*The task:*
Exactly the lines from the start of the data through the line containing "LCD3: none -> LCD1602" should be output, with both ends kept and nothing added.

[Detected change data]
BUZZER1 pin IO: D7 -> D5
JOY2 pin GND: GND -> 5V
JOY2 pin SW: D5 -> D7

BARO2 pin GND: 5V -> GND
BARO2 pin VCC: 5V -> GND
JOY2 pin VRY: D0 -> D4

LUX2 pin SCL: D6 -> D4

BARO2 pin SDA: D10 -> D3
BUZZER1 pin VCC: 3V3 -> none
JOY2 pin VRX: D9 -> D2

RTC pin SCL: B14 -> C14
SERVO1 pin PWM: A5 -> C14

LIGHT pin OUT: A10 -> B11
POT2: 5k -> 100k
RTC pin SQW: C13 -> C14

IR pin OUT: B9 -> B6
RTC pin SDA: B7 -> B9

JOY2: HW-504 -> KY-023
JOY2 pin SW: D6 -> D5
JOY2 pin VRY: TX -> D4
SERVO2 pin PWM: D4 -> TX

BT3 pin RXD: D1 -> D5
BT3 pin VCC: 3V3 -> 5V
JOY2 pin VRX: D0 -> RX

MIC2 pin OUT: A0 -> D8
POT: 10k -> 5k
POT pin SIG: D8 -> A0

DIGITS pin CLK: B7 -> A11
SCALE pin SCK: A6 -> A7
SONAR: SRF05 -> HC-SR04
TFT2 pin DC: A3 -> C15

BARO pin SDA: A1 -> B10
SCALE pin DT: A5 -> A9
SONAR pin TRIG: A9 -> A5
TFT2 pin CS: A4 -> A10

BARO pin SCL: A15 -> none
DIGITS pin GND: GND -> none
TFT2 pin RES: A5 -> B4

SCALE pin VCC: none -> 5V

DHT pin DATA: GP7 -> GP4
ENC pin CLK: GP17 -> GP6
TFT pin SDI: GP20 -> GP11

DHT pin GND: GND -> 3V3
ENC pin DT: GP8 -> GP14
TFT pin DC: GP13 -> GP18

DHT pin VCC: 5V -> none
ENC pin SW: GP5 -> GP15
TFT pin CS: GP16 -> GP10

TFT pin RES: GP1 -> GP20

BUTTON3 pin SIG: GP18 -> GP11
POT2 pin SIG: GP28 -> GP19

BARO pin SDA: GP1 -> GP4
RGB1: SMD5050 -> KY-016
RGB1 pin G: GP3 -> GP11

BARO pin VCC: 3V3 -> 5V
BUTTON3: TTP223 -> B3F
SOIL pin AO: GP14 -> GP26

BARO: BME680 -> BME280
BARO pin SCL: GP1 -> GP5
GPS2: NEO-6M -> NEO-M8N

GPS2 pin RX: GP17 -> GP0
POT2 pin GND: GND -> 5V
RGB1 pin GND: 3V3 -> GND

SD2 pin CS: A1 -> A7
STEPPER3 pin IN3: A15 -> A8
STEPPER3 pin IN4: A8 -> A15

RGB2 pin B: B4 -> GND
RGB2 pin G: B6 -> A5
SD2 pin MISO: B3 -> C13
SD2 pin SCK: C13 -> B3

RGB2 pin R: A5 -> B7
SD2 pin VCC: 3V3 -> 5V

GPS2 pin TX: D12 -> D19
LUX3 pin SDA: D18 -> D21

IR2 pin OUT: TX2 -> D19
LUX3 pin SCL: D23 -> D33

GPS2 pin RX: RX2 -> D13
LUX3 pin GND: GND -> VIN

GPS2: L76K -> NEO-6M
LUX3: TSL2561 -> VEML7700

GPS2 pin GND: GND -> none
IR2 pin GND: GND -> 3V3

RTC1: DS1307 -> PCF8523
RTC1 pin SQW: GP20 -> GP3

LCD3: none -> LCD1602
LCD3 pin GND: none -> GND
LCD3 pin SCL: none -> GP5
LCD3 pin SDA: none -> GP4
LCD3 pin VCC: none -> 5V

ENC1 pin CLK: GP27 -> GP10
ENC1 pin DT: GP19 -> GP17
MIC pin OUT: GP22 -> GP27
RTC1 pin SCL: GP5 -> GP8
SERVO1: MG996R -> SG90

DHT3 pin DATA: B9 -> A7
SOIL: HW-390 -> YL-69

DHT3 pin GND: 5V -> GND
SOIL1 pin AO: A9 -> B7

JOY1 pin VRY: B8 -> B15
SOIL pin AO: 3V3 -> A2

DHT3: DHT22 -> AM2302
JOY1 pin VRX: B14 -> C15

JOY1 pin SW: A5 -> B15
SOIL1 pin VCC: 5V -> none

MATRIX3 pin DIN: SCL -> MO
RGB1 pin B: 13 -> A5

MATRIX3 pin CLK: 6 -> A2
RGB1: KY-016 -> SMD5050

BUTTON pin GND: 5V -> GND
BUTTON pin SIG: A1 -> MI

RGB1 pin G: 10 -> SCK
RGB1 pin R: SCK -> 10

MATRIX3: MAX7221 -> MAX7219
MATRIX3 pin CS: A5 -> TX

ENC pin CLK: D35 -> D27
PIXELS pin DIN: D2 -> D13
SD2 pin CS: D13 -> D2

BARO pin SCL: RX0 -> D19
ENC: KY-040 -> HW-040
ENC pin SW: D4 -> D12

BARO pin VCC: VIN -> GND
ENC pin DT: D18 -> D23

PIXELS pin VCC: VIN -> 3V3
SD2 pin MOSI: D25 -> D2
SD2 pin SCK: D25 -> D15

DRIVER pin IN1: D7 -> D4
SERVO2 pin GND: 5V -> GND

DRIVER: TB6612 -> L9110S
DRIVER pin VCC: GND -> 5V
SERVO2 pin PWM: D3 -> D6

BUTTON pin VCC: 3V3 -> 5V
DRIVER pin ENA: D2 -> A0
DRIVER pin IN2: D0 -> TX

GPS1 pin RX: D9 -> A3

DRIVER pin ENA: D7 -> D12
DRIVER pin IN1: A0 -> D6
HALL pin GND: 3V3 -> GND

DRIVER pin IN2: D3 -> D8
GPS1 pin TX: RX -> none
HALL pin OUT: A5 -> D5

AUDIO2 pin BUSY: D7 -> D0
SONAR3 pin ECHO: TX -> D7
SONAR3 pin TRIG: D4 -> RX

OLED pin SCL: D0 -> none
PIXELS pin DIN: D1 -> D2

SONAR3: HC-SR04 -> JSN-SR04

*Expected answer:*
BUZZER1 pin IO: D7 -> D5
JOY2 pin GND: GND -> 5V
JOY2 pin SW: D5 -> D7

BARO2 pin GND: 5V -> GND
BARO2 pin VCC: 5V -> GND
JOY2 pin VRY: D0 -> D4

LUX2 pin SCL: D6 -> D4

BARO2 pin SDA: D10 -> D3
BUZZER1 pin VCC: 3V3 -> none
JOY2 pin VRX: D9 -> D2

RTC pin SCL: B14 -> C14
SERVO1 pin PWM: A5 -> C14

LIGHT pin OUT: A10 -> B11
POT2: 5k -> 100k
RTC pin SQW: C13 -> C14

IR pin OUT: B9 -> B6
RTC pin SDA: B7 -> B9

JOY2: HW-504 -> KY-023
JOY2 pin SW: D6 -> D5
JOY2 pin VRY: TX -> D4
SERVO2 pin PWM: D4 -> TX

BT3 pin RXD: D1 -> D5
BT3 pin VCC: 3V3 -> 5V
JOY2 pin VRX: D0 -> RX

MIC2 pin OUT: A0 -> D8
POT: 10k -> 5k
POT pin SIG: D8 -> A0

DIGITS pin CLK: B7 -> A11
SCALE pin SCK: A6 -> A7
SONAR: SRF05 -> HC-SR04
TFT2 pin DC: A3 -> C15

BARO pin SDA: A1 -> B10
SCALE pin DT: A5 -> A9
SONAR pin TRIG: A9 -> A5
TFT2 pin CS: A4 -> A10

BARO pin SCL: A15 -> none
DIGITS pin GND: GND -> none
TFT2 pin RES: A5 -> B4

SCALE pin VCC: none -> 5V

DHT pin DATA: GP7 -> GP4
ENC pin CLK: GP17 -> GP6
TFT pin SDI: GP20 -> GP11

DHT pin GND: GND -> 3V3
ENC pin DT: GP8 -> GP14
TFT pin DC: GP13 -> GP18

DHT pin VCC: 5V -> none
ENC pin SW: GP5 -> GP15
TFT pin CS: GP16 -> GP10

TFT pin RES: GP1 -> GP20

BUTTON3 pin SIG: GP18 -> GP11
POT2 pin SIG: GP28 -> GP19

BARO pin SDA: GP1 -> GP4
RGB1: SMD5050 -> KY-016
RGB1 pin G: GP3 -> GP11

BARO pin VCC: 3V3 -> 5V
BUTTON3: TTP223 -> B3F
SOIL pin AO: GP14 -> GP26

BARO: BME680 -> BME280
BARO pin SCL: GP1 -> GP5
GPS2: NEO-6M -> NEO-M8N

GPS2 pin RX: GP17 -> GP0
POT2 pin GND: GND -> 5V
RGB1 pin GND: 3V3 -> GND

SD2 pin CS: A1 -> A7
STEPPER3 pin IN3: A15 -> A8
STEPPER3 pin IN4: A8 -> A15

RGB2 pin B: B4 -> GND
RGB2 pin G: B6 -> A5
SD2 pin MISO: B3 -> C13
SD2 pin SCK: C13 -> B3

RGB2 pin R: A5 -> B7
SD2 pin VCC: 3V3 -> 5V

GPS2 pin TX: D12 -> D19
LUX3 pin SDA: D18 -> D21

IR2 pin OUT: TX2 -> D19
LUX3 pin SCL: D23 -> D33

GPS2 pin RX: RX2 -> D13
LUX3 pin GND: GND -> VIN

GPS2: L76K -> NEO-6M
LUX3: TSL2561 -> VEML7700

GPS2 pin GND: GND -> none
IR2 pin GND: GND -> 3V3

RTC1: DS1307 -> PCF8523
RTC1 pin SQW: GP20 -> GP3

LCD3: none -> LCD1602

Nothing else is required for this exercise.